(Supplied records begins)

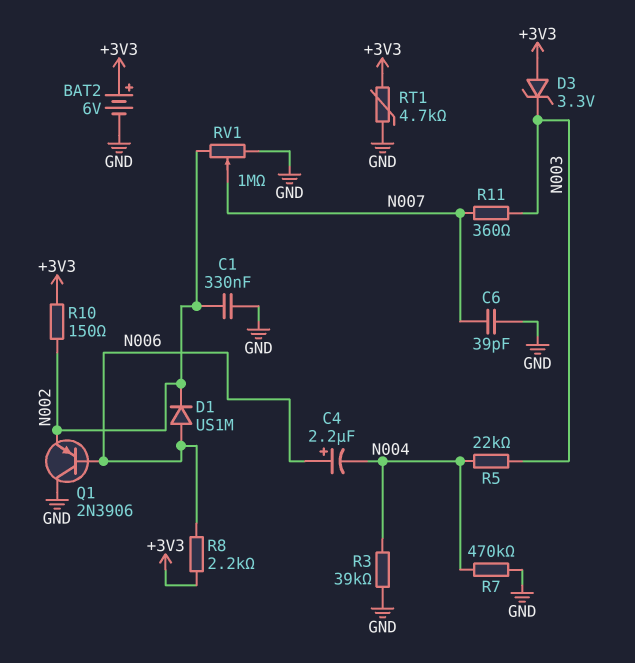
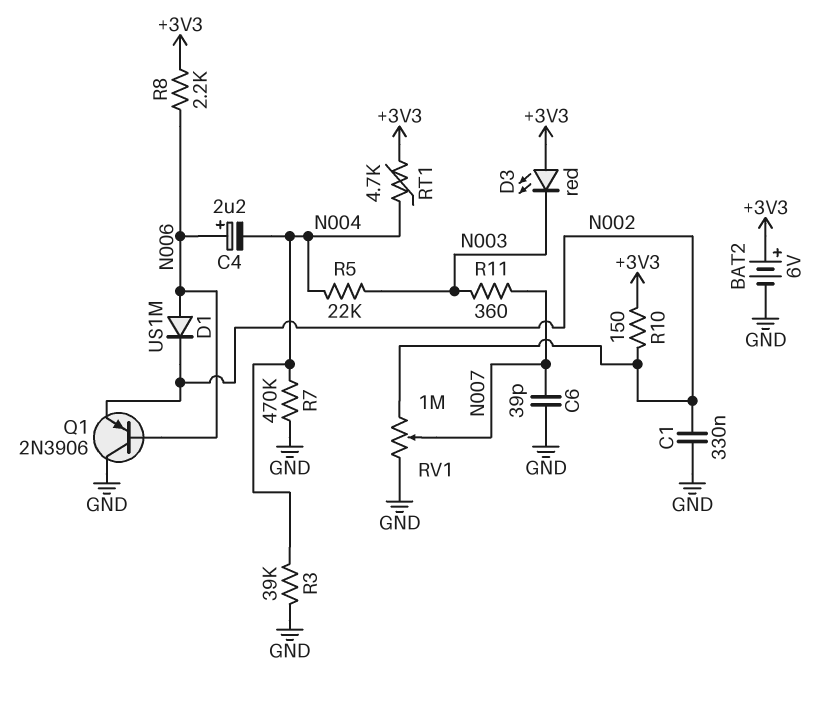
D3: zener 3.3V (A +3V3, K N003) -> LED red (A +3V3, K N003)
RT1: 4.7k (+3V3, GND) -> 4.7k (+3V3, N004)

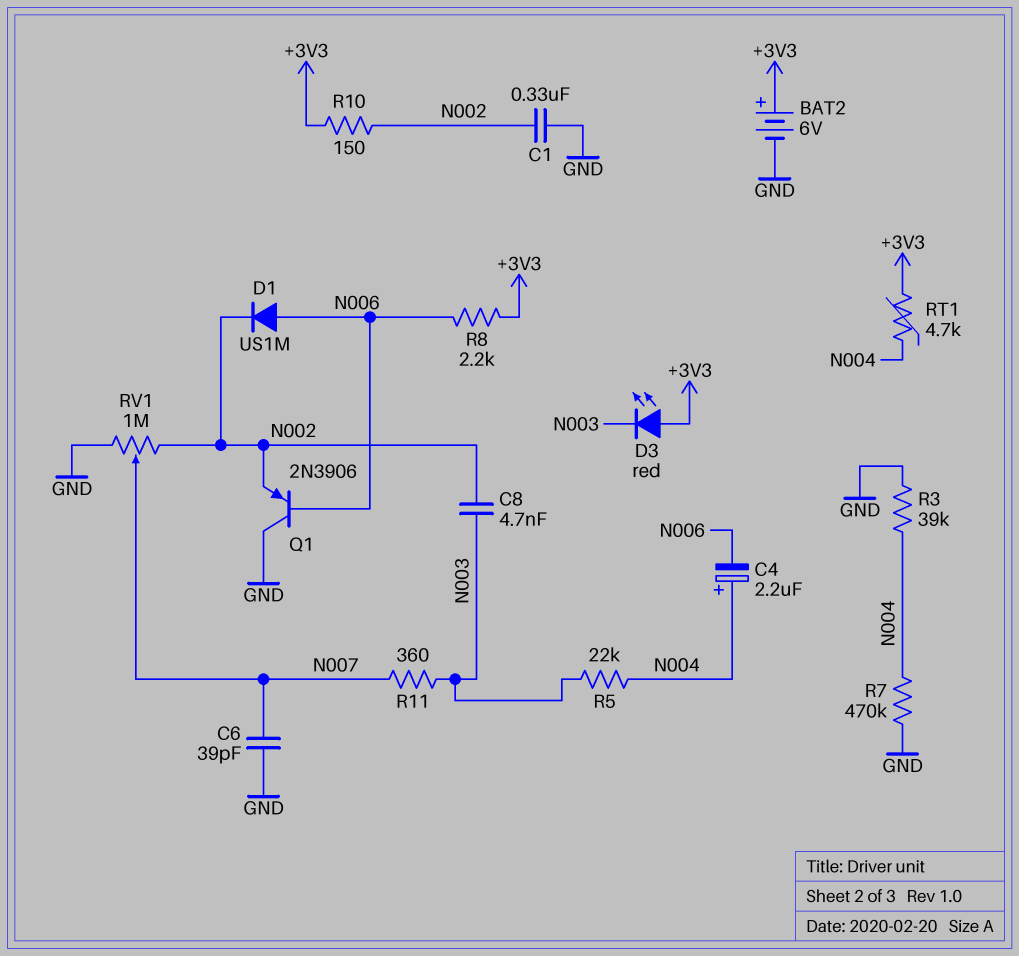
C4: 2.2uF (plus N006, minus N004) -> 2.2uF (plus N004, minus N006)
C8: none -> 4.7nF (N002, N003)

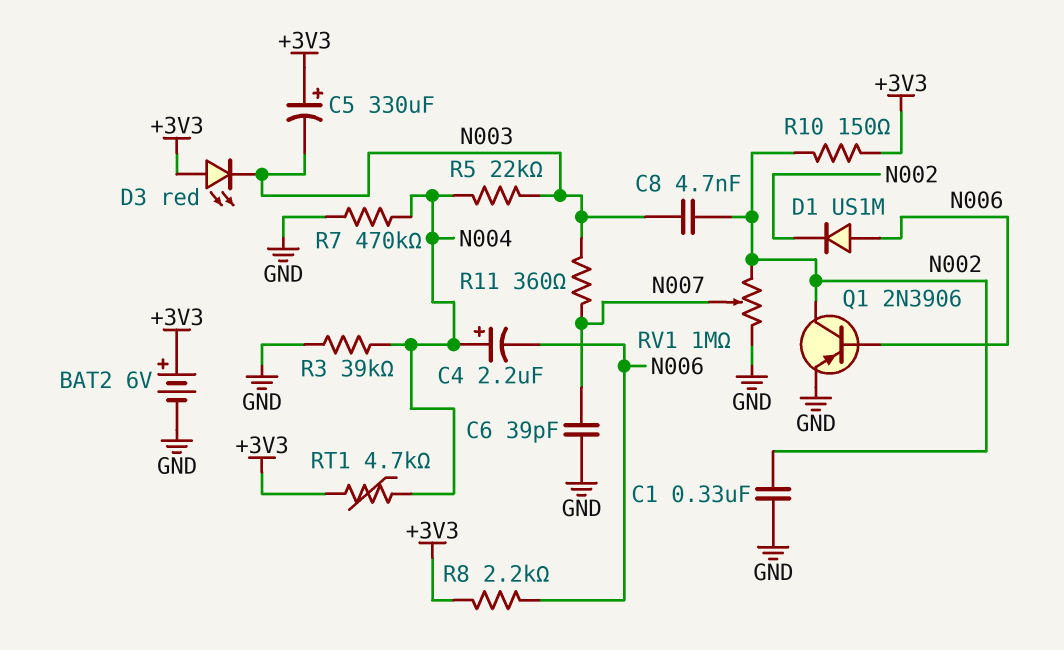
C5: none -> 330uF (plus +3V3, minus N003)
Q1: PNP 2N3906 (B N006, C GND, E N002) -> PNP 2N3906 (B N006, C N002, E GND)

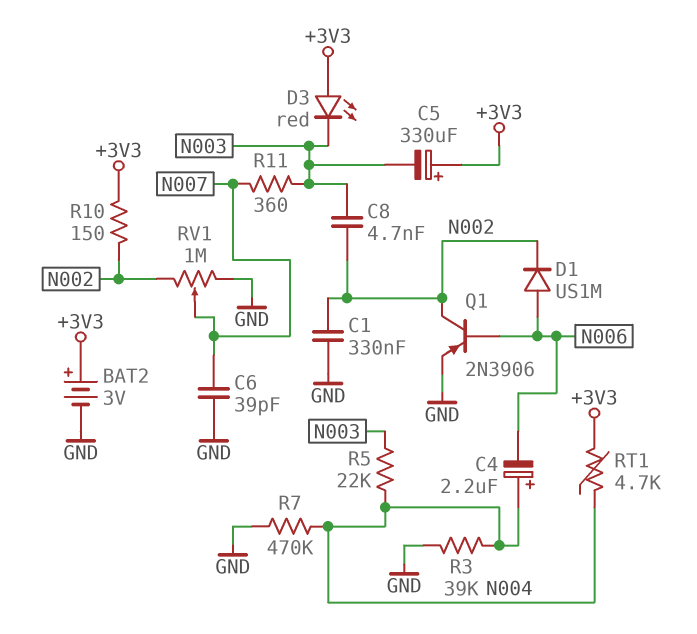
BAT2: 6V (plus +3V3, minus GND) -> 3V (plus +3V3, minus GND)
R8: 2.2k (+3V3, N006) -> none

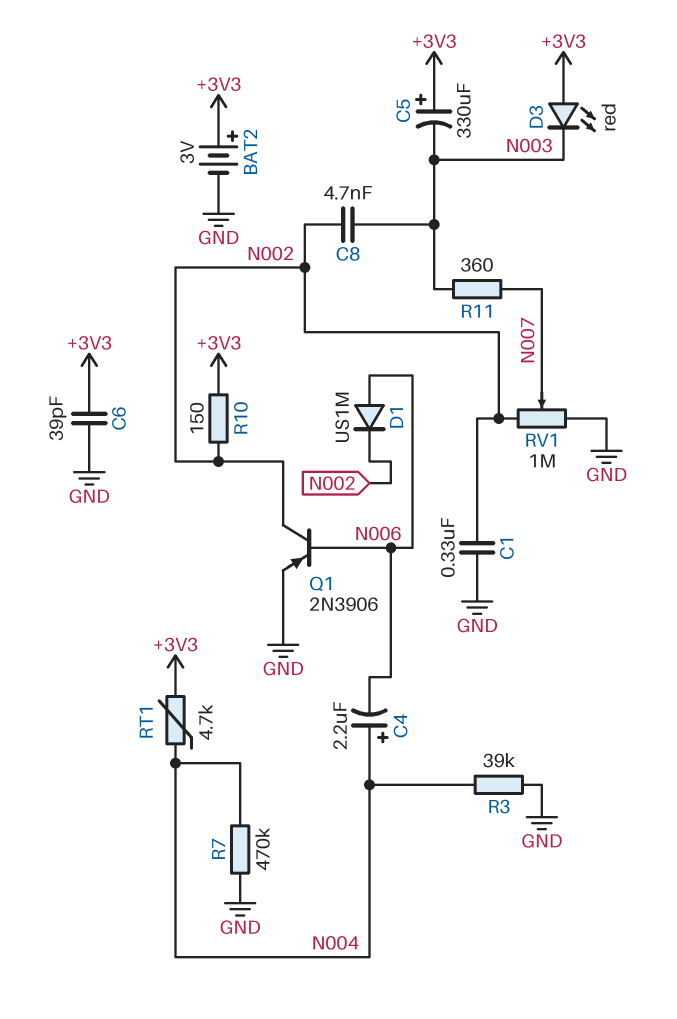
C6: 39pF (GND, N007) -> 39pF (+3V3, GND)
R5: 22k (N003, N004) -> none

(Supplied records ends)

§ **Exercise objective**: Reproduce the data exactly, please, and omit its pictures.

§ **Solution**:
D3: zener 3.3V (A +3V3, K N003) -> LED red (A +3V3, K N003)
RT1: 4.7k (+3V3, GND) -> 4.7k (+3V3, N004)

C4: 2.2uF (plus N006, minus N004) -> 2.2uF (plus N004, minus N006)
C8: none -> 4.7nF (N002, N003)

C5: none -> 330uF (plus +3V3, minus N003)
Q1: PNP 2N3906 (B N006, C GND, E N002) -> PNP 2N3906 (B N006, C N002, E GND)

BAT2: 6V (plus +3V3, minus GND) -> 3V (plus +3V3, minus GND)
R8: 2.2k (+3V3, N006) -> none

C6: 39pF (GND, N007) -> 39pF (+3V3, GND)
R5: 22k (N003, N004) -> none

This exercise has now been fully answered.